Task details: Any image in the records is to be skipped; everything else should be reproduced exactly.

Data for processing:
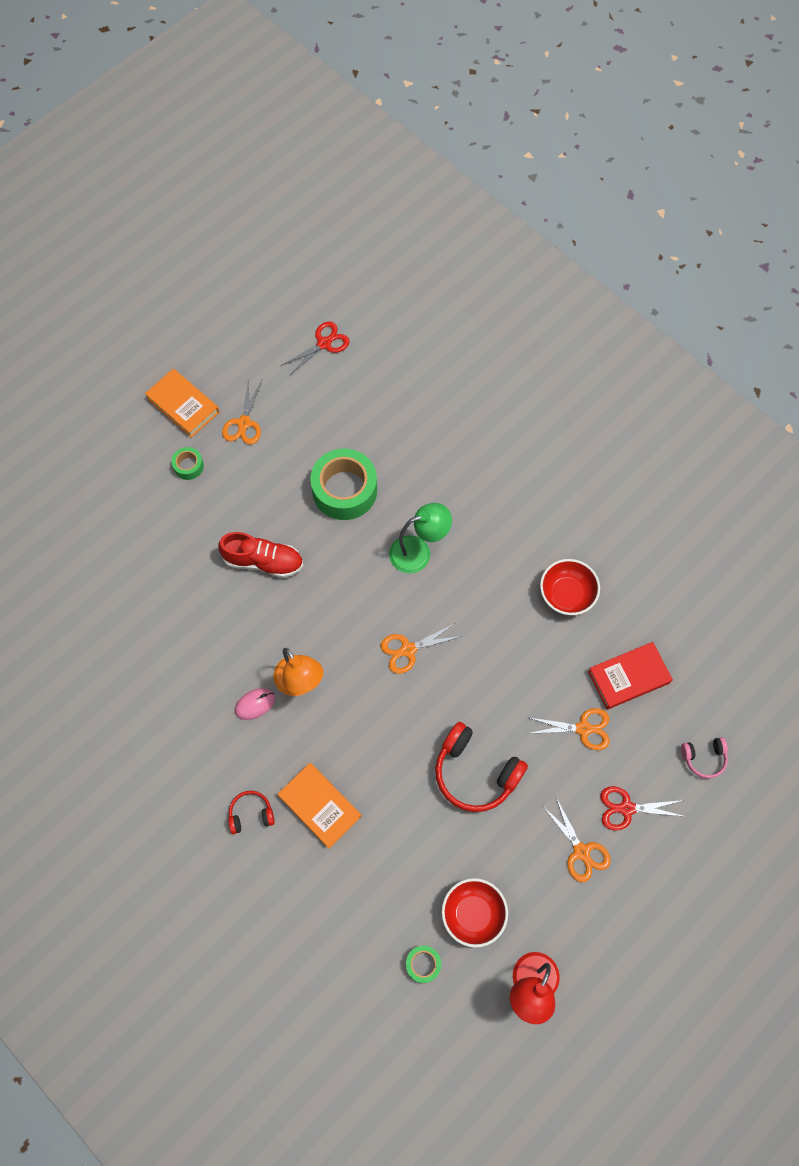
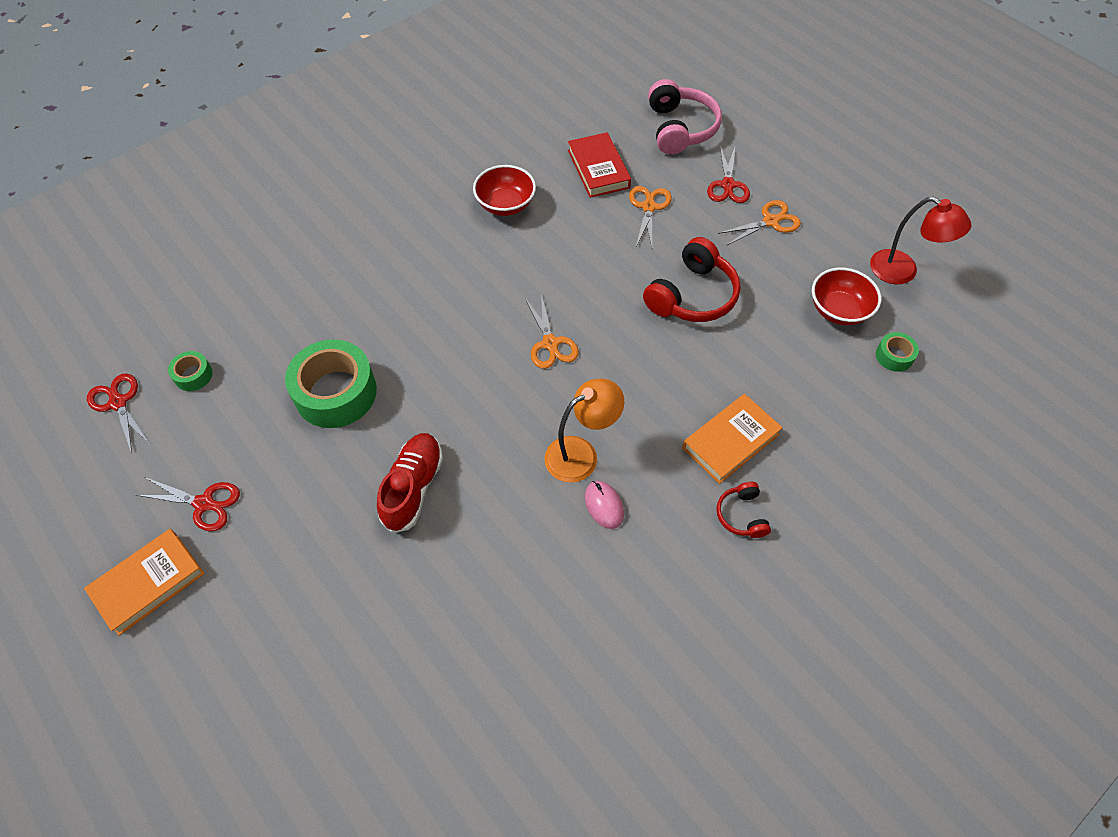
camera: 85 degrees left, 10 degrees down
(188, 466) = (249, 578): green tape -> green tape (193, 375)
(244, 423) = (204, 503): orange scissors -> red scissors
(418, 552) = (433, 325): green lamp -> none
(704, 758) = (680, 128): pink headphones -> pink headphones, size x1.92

Answer to this task:
camera: 85 degrees left, 10 degrees down
(188, 466) = (249, 578): green tape -> green tape (193, 375)
(244, 423) = (204, 503): orange scissors -> red scissors
(418, 552) = (433, 325): green lamp -> none
(704, 758) = (680, 128): pink headphones -> pink headphones, size x1.92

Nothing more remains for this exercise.